#### THE TASK
Please report how many lines in the records below contain "none". Reply with the number alone.

[Revision tracking records]
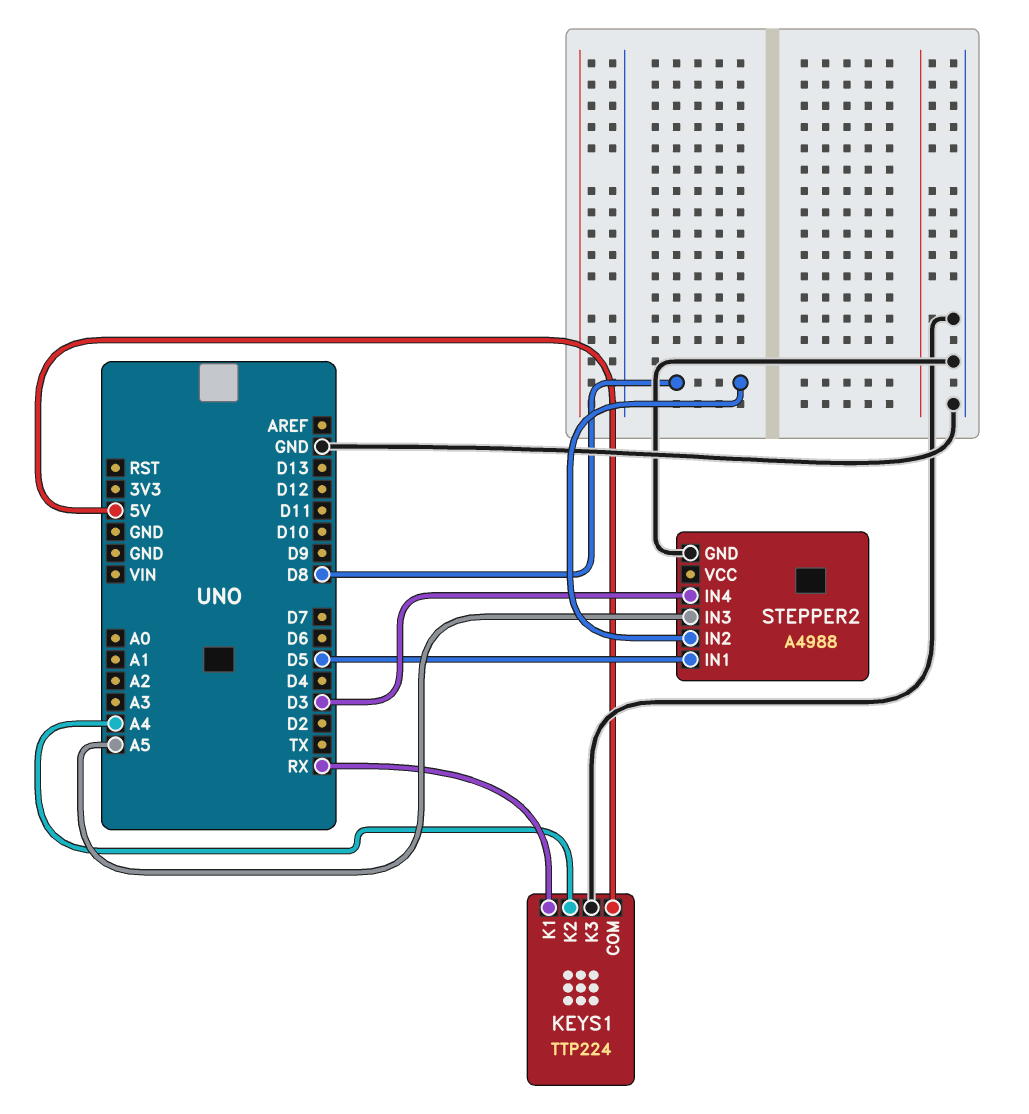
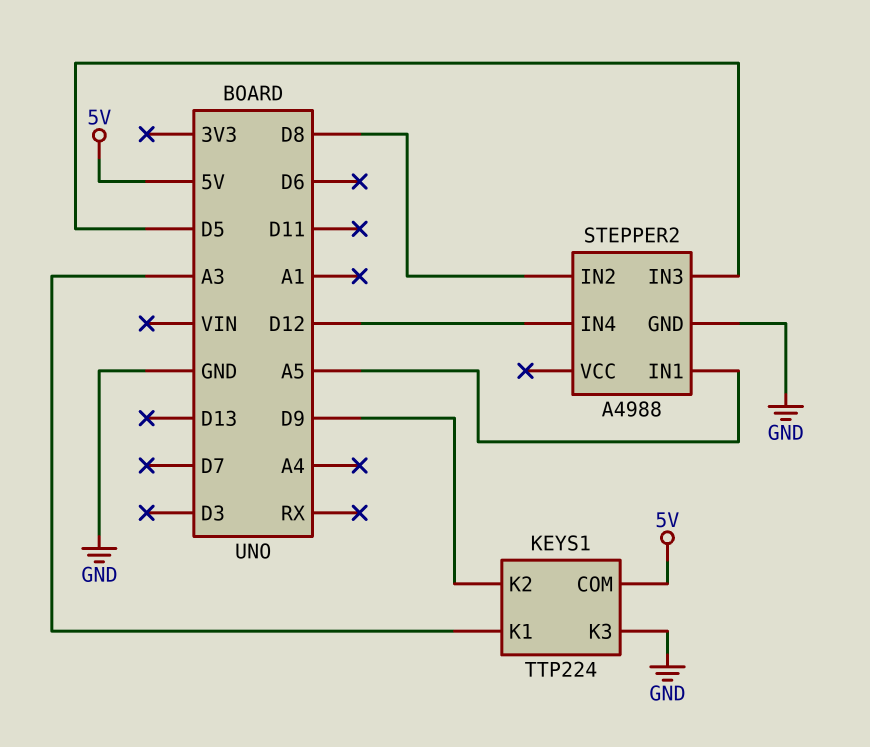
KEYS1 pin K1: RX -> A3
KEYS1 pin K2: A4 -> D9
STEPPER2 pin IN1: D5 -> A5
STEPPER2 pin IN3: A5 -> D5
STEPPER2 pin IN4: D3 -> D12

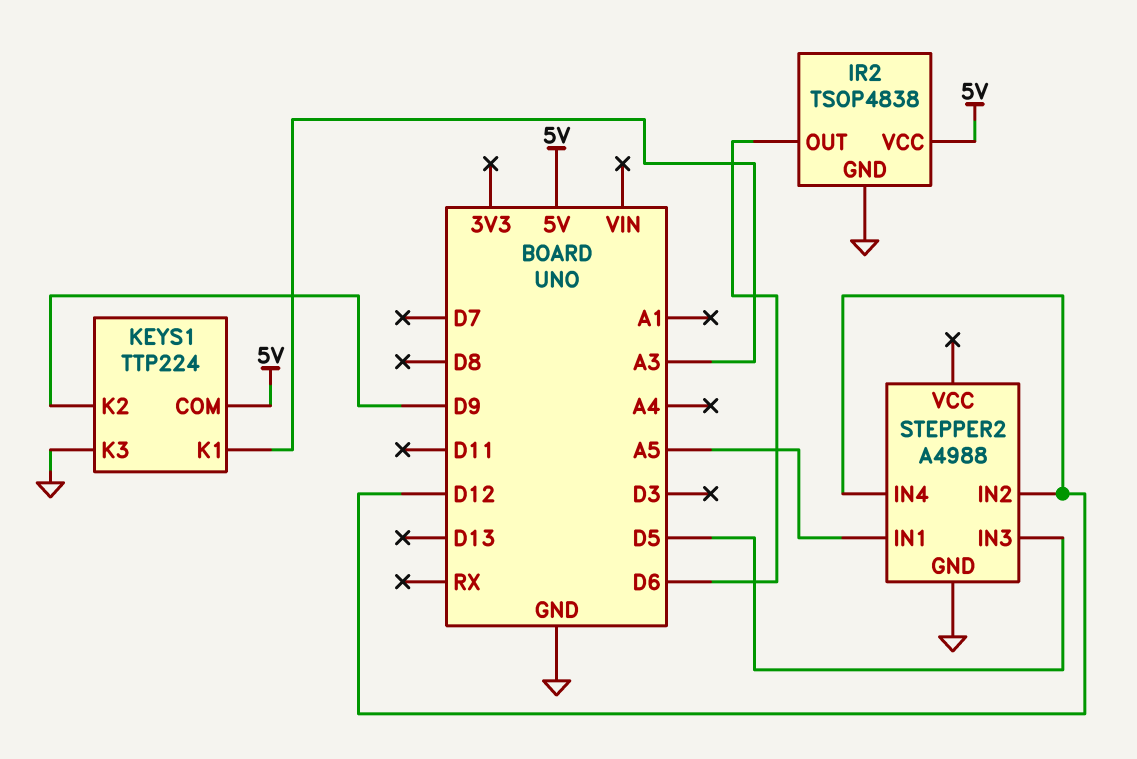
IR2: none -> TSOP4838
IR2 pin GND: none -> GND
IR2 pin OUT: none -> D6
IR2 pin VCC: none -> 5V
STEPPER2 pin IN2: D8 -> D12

...

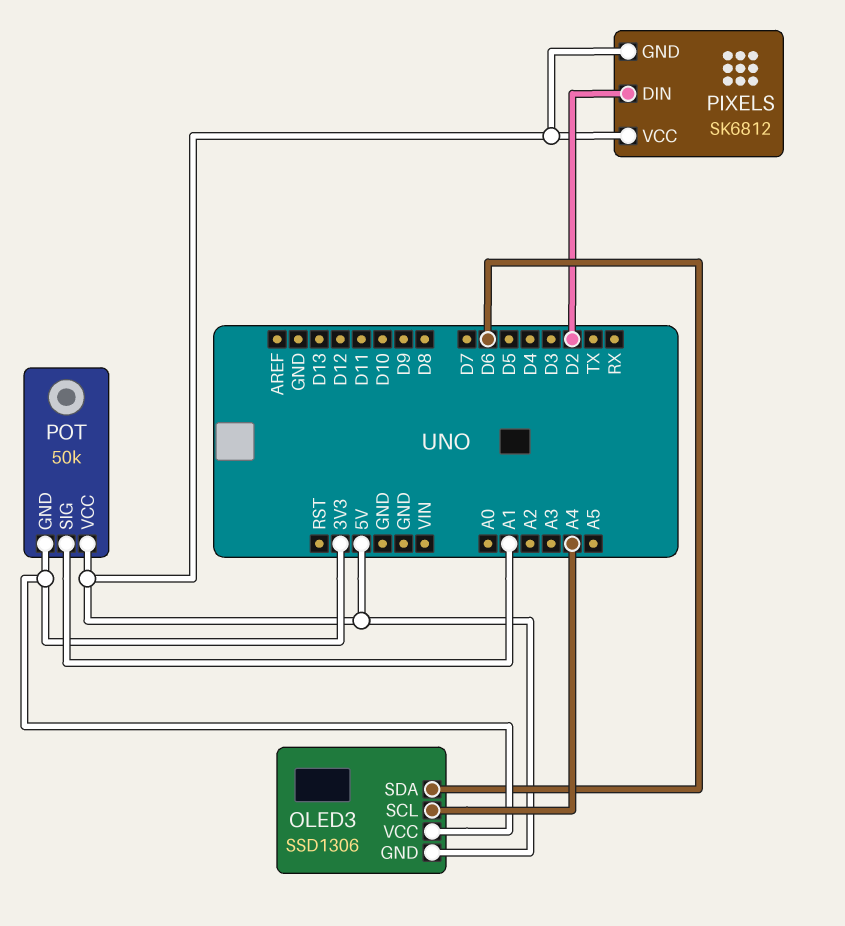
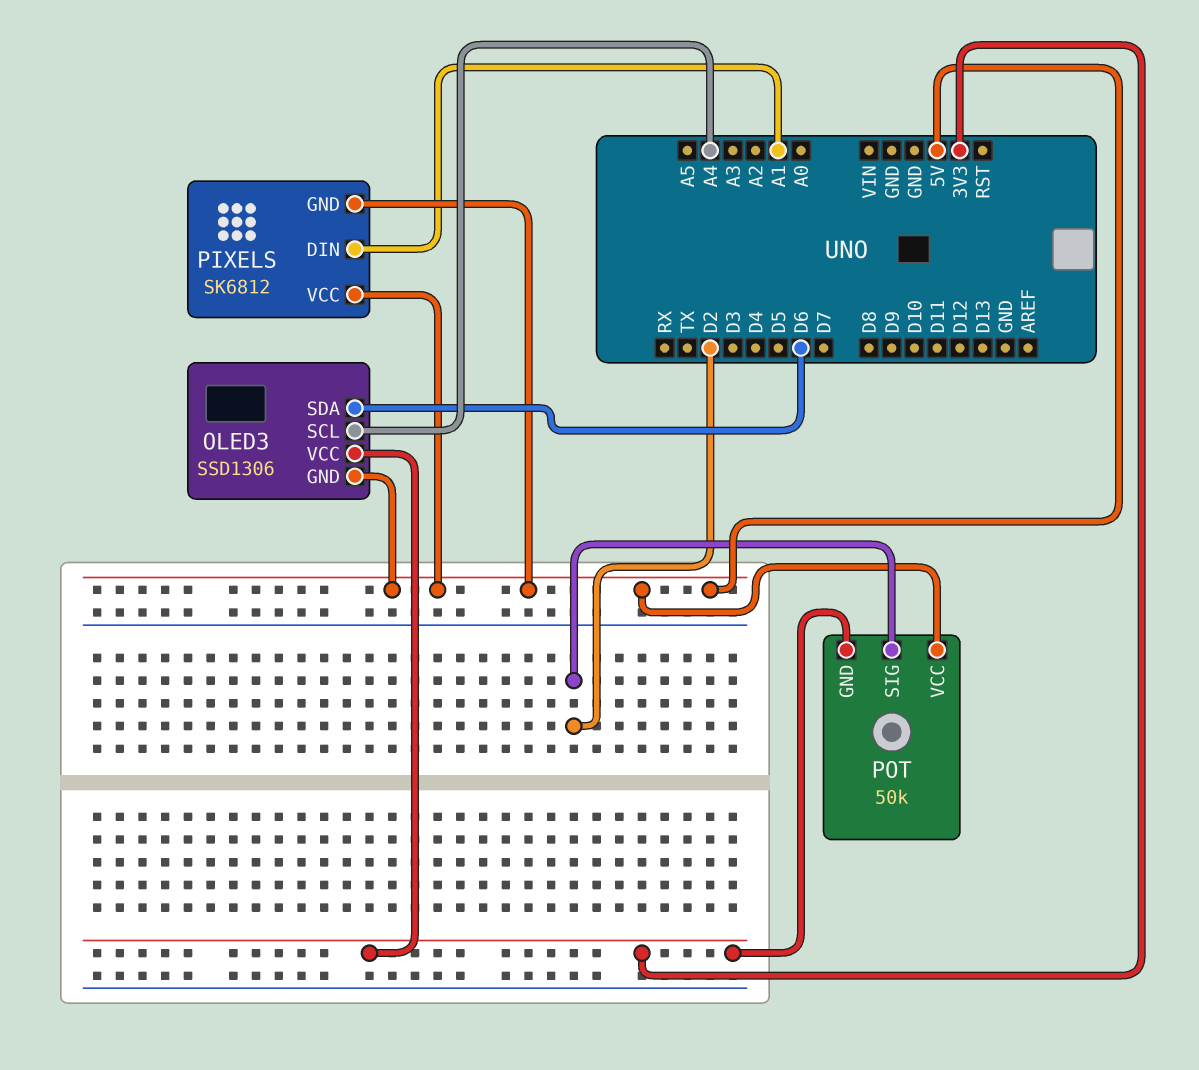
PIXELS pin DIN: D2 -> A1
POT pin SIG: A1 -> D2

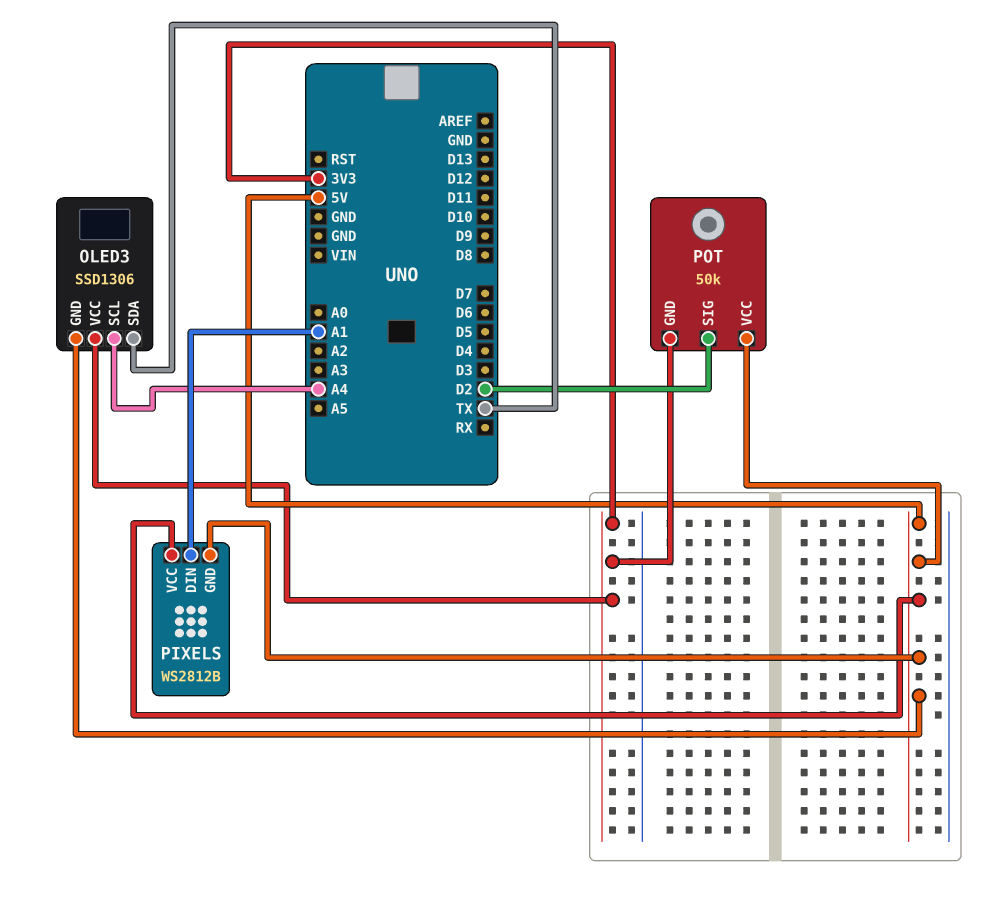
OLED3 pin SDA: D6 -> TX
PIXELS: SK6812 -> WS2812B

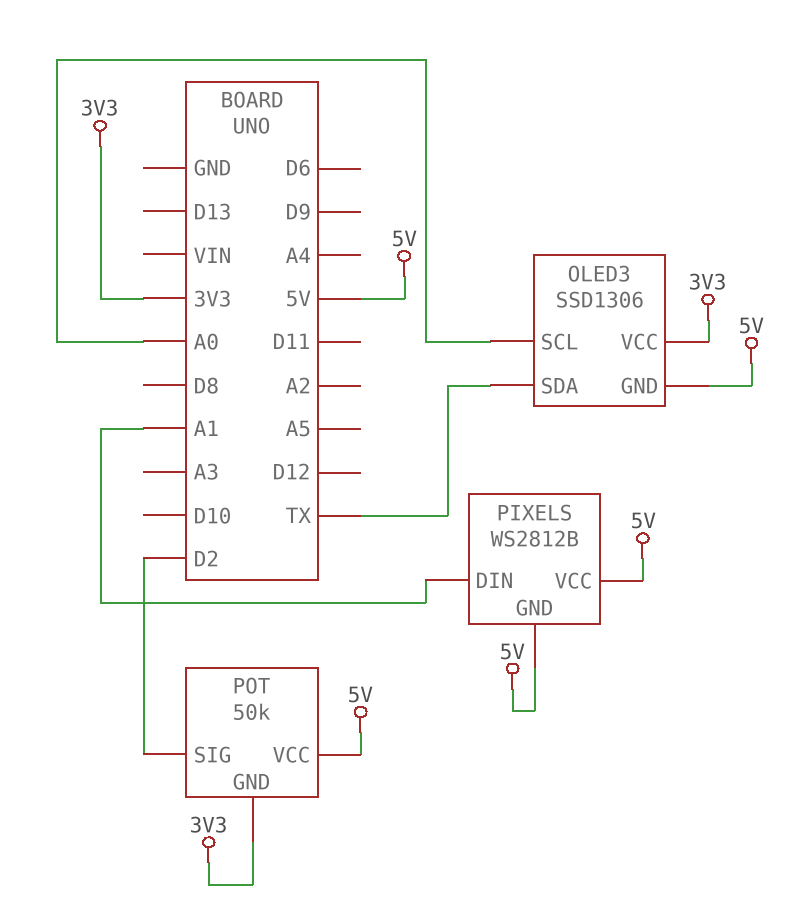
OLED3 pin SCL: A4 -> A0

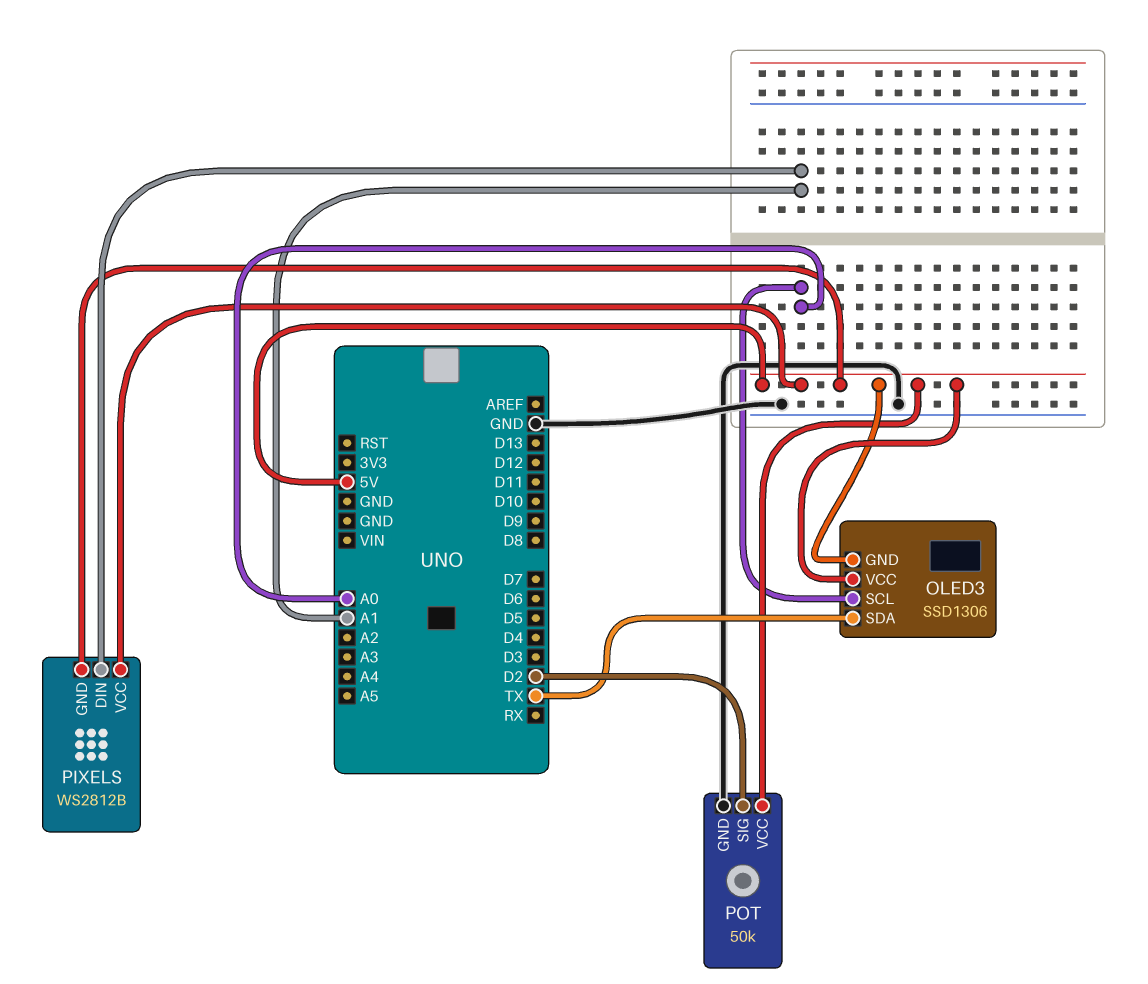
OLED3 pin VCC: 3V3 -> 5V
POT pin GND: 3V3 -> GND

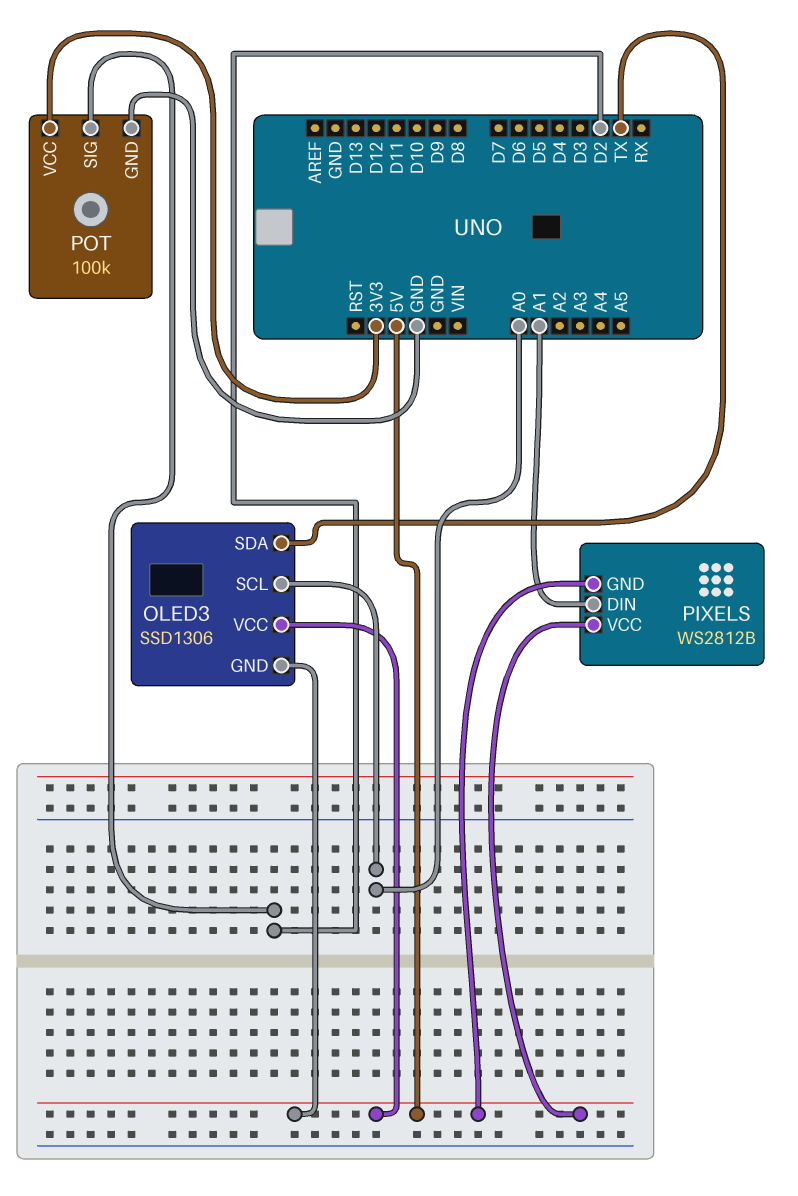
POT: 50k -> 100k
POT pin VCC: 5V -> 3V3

#### TASK SOLUTION
4